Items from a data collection
========================================

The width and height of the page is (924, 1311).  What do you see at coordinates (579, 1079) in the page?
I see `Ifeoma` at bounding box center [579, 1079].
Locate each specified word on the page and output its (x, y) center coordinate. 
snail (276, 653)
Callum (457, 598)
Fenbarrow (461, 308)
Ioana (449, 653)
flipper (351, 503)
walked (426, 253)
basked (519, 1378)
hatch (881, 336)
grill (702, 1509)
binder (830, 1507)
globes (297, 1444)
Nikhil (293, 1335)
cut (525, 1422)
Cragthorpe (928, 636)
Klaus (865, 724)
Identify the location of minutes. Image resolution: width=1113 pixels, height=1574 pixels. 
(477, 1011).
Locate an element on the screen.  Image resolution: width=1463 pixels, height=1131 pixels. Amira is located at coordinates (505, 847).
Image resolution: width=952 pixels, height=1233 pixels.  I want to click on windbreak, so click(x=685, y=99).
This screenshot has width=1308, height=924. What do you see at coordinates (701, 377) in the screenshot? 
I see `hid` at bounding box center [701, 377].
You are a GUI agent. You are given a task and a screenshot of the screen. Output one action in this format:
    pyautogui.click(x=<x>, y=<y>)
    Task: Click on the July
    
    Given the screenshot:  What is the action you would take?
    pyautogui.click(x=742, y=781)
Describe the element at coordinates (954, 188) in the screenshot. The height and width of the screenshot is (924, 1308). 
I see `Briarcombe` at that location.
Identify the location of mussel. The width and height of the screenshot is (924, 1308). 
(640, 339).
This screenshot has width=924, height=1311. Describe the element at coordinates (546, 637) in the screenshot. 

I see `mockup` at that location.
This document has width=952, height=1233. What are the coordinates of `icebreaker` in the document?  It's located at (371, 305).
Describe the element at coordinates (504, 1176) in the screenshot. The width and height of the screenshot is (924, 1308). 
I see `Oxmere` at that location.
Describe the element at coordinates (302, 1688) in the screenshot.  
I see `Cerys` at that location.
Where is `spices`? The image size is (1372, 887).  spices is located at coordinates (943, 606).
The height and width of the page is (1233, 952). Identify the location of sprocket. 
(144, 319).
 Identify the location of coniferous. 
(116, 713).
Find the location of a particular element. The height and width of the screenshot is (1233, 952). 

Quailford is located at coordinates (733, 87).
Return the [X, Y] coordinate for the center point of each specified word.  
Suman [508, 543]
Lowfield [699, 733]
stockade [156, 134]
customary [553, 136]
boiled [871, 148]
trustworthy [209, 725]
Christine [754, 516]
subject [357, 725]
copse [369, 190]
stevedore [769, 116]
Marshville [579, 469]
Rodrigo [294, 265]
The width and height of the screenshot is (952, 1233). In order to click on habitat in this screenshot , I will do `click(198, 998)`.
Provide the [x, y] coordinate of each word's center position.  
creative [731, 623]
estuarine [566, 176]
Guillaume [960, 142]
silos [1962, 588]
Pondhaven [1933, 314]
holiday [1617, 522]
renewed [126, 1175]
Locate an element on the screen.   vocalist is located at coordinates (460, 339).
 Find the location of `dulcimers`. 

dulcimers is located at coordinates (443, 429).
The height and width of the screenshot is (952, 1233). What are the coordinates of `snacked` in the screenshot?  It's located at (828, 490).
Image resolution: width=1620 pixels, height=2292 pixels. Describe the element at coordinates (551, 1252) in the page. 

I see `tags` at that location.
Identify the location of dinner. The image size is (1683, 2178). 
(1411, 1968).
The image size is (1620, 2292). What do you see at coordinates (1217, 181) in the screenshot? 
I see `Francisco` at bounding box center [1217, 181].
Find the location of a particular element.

========================================

WORK REQUIRED:
Would you render the items from the line with "Pondhaven [1933, 314]" through the end of the items as a numbered list, leaving out any blank lines?

THE SOLUTION:
1. Pondhaven [1933, 314]
2. holiday [1617, 522]
3. renewed [126, 1175]
4. Locate an element on the screen.   vocalist is located at coordinates (460, 339).
5.  Find the location of `dulcimers`. 
6. dulcimers is located at coordinates (443, 429).
7. The height and width of the screenshot is (952, 1233). What are the coordinates of `snacked` in the screenshot?  It's located at (828, 490).
8. Image resolution: width=1620 pixels, height=2292 pixels. Describe the element at coordinates (551, 1252) in the page. 
9. I see `tags` at that location.
10. Identify the location of dinner. The image size is (1683, 2178). 
11. (1411, 1968).
12. The image size is (1620, 2292). What do you see at coordinates (1217, 181) in the screenshot? 
13. I see `Francisco` at bounding box center [1217, 181].
14. Find the location of a particular element.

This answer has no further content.